Dataset section >>
Content starts

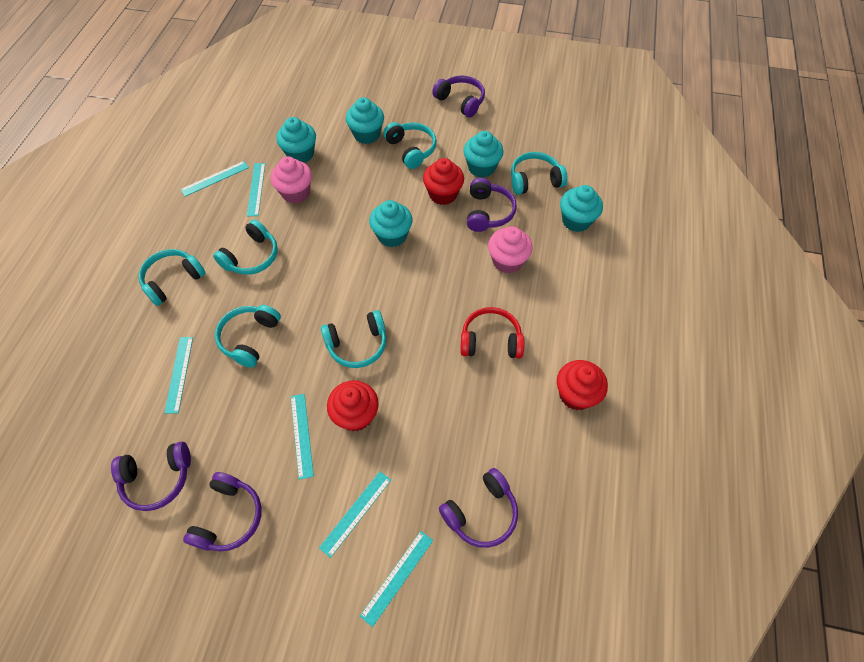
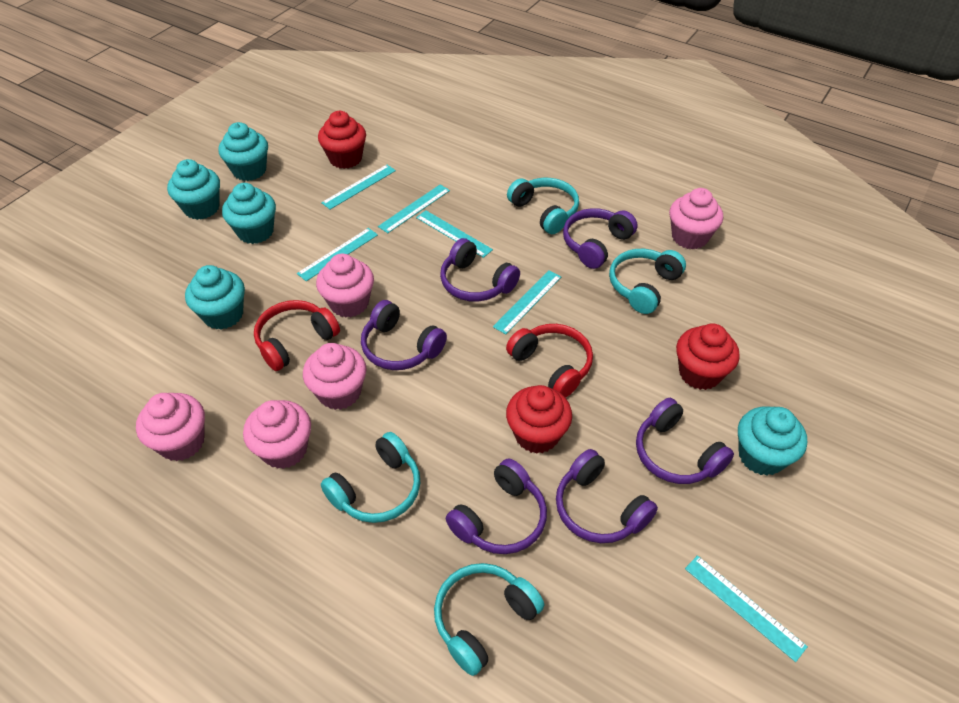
pink cupcake: 2 -> 5
purple headphones: 5 -> 6
red headphones: 1 -> 2
turquoise headphones: 6 -> 4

Content ends

Task details >> The answer must consist of every line from the listing above that includes the word "headphones".

Answer box >>
purple headphones: 5 -> 6
red headphones: 1 -> 2
turquoise headphones: 6 -> 4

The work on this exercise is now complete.